Reproduce the entries exactly and omit the pictures.
______
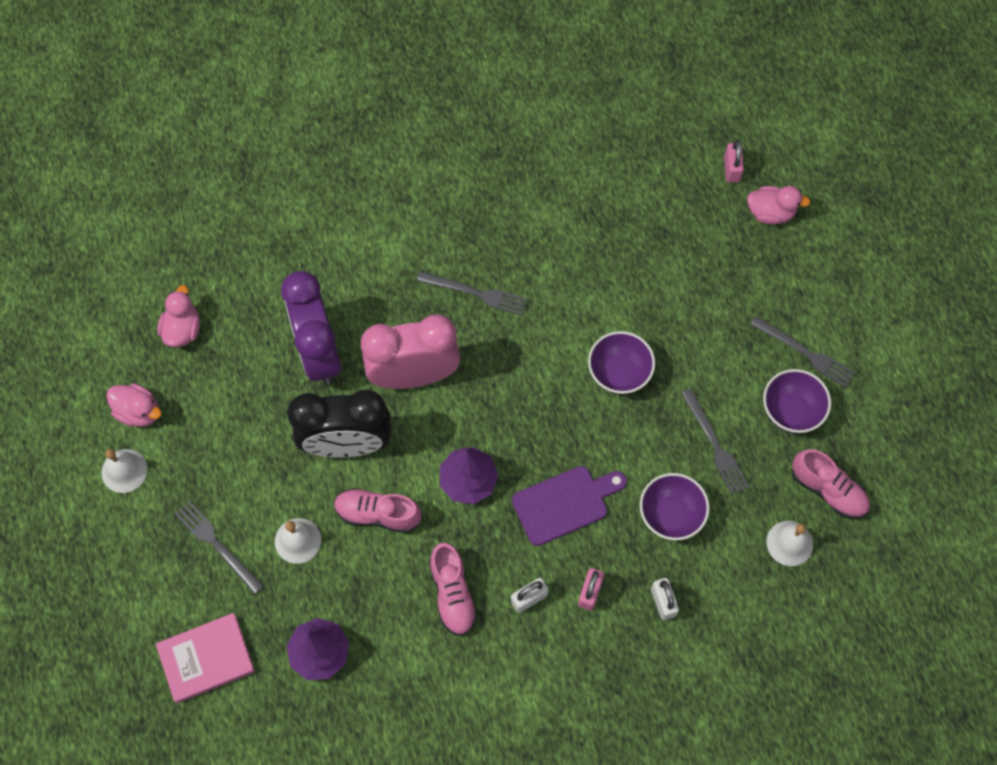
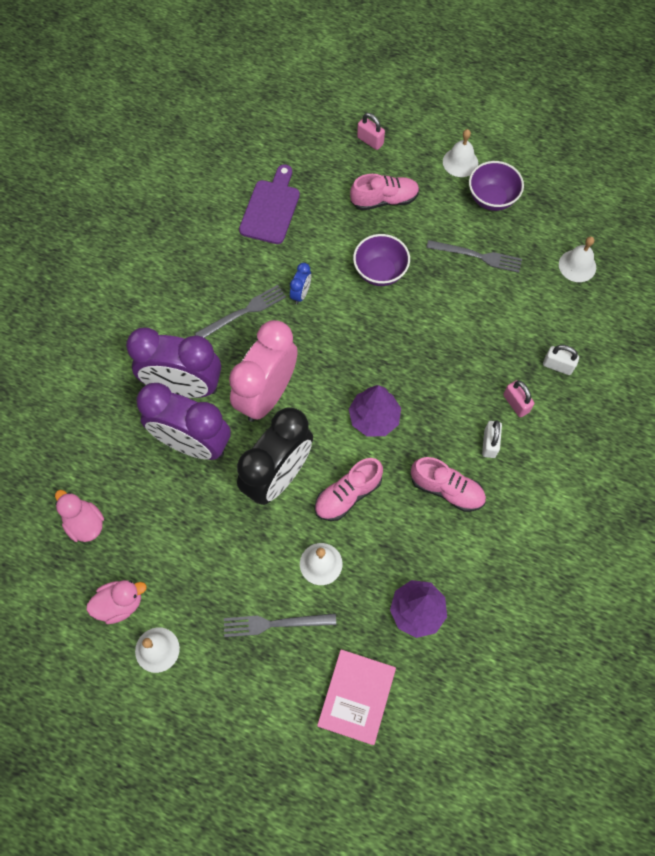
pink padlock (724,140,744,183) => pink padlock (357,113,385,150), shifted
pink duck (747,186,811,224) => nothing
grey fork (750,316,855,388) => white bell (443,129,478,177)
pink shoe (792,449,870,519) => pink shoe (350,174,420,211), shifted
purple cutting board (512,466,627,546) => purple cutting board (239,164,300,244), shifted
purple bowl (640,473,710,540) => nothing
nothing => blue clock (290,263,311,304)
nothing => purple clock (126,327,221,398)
______
YOUR SOLUTION:
pink padlock (724,140,744,183) => pink padlock (357,113,385,150), shifted
pink duck (747,186,811,224) => nothing
grey fork (750,316,855,388) => white bell (443,129,478,177)
pink shoe (792,449,870,519) => pink shoe (350,174,420,211), shifted
purple cutting board (512,466,627,546) => purple cutting board (239,164,300,244), shifted
purple bowl (640,473,710,540) => nothing
nothing => blue clock (290,263,311,304)
nothing => purple clock (126,327,221,398)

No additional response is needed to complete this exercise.